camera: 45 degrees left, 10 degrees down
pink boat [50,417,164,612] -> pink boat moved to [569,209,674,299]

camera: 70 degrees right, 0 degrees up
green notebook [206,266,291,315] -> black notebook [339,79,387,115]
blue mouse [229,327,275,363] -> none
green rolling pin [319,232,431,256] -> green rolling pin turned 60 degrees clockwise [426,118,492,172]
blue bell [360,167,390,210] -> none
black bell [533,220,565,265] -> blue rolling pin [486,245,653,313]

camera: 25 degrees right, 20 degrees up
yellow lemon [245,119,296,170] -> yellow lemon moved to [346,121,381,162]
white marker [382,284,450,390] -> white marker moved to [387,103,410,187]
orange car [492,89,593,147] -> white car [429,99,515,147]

■ ■ ■ ■ ■

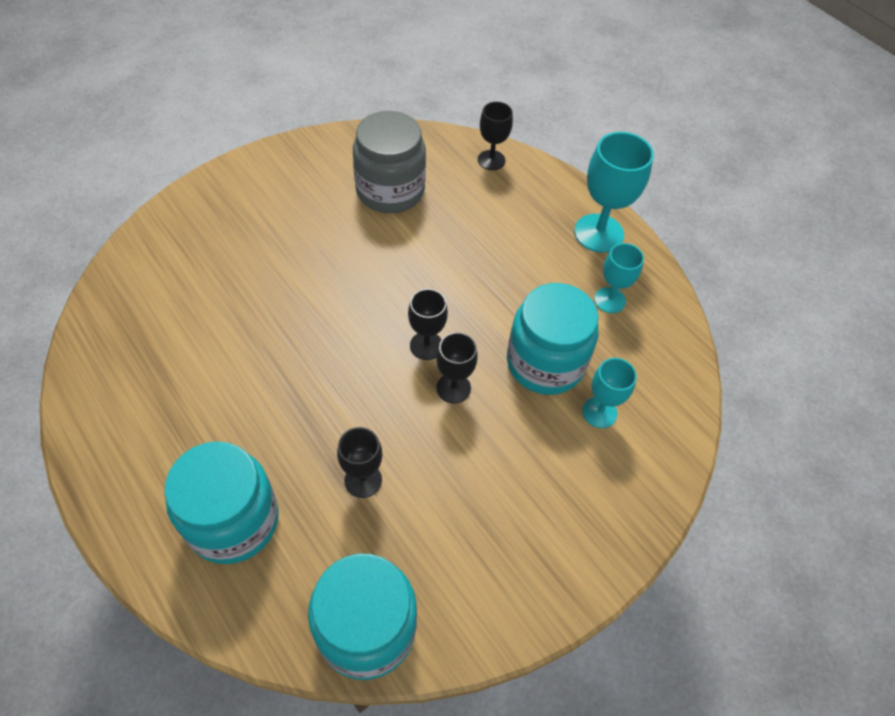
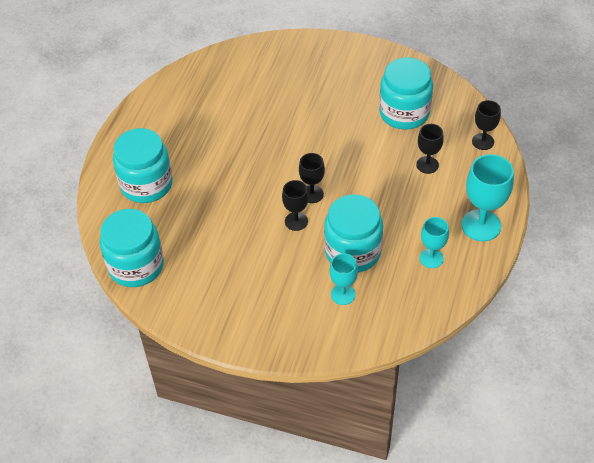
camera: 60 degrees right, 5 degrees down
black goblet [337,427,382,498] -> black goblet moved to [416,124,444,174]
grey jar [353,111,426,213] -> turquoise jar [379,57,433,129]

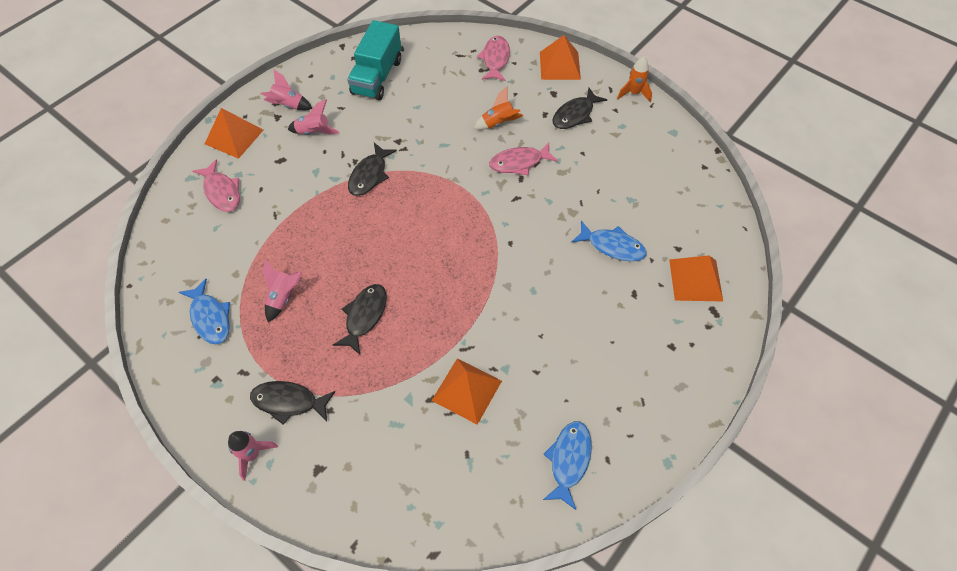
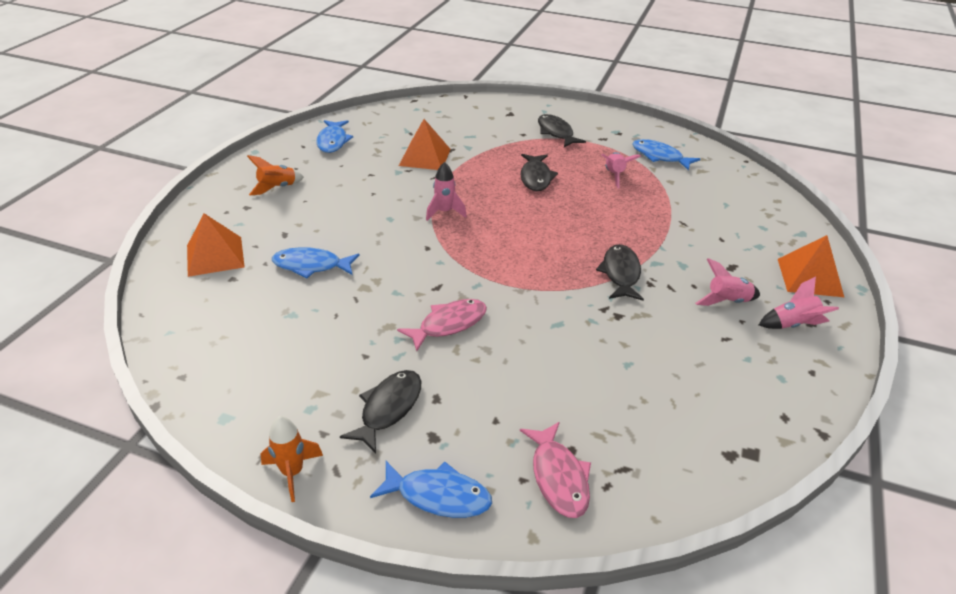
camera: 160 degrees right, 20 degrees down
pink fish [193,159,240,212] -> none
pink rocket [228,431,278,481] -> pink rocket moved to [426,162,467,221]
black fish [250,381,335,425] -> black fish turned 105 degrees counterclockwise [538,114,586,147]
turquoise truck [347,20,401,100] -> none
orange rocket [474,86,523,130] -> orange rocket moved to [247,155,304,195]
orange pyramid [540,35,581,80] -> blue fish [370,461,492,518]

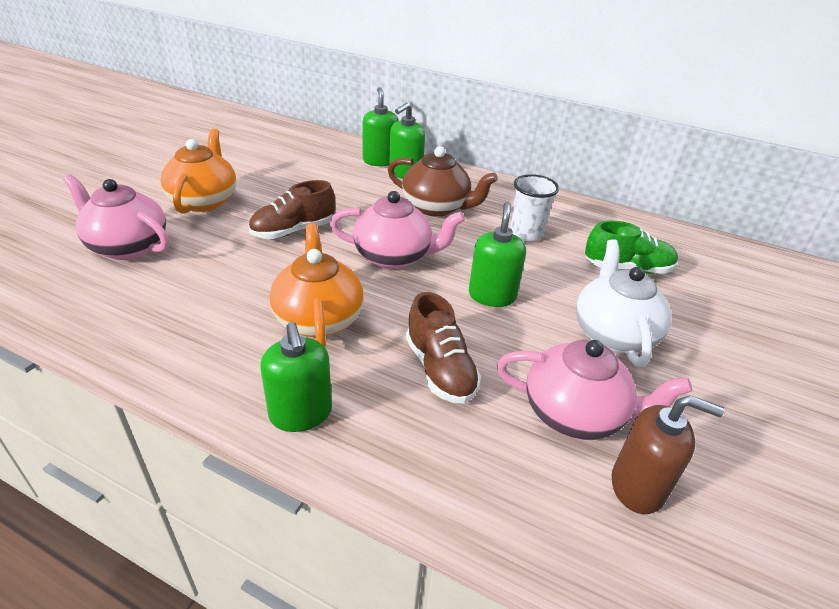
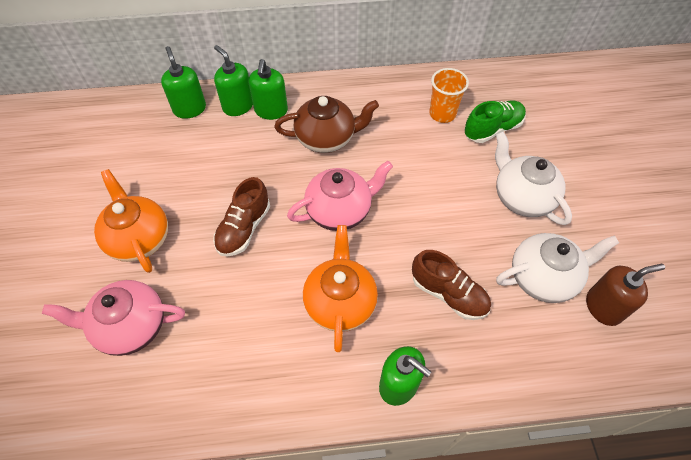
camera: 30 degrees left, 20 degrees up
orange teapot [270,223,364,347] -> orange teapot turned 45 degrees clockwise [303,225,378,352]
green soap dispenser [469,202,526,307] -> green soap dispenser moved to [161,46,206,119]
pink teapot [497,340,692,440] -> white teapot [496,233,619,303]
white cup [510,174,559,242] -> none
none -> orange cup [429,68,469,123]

■ ■ ■ ■ ■

■ Task instructions: Lines with "blue": return each one from the data above.

■ Task result:
blue mouse [229,327,275,363] -> none
blue bell [360,167,390,210] -> none
black bell [533,220,565,265] -> blue rolling pin [486,245,653,313]
orange pyramid [540,35,581,80] -> blue fish [370,461,492,518]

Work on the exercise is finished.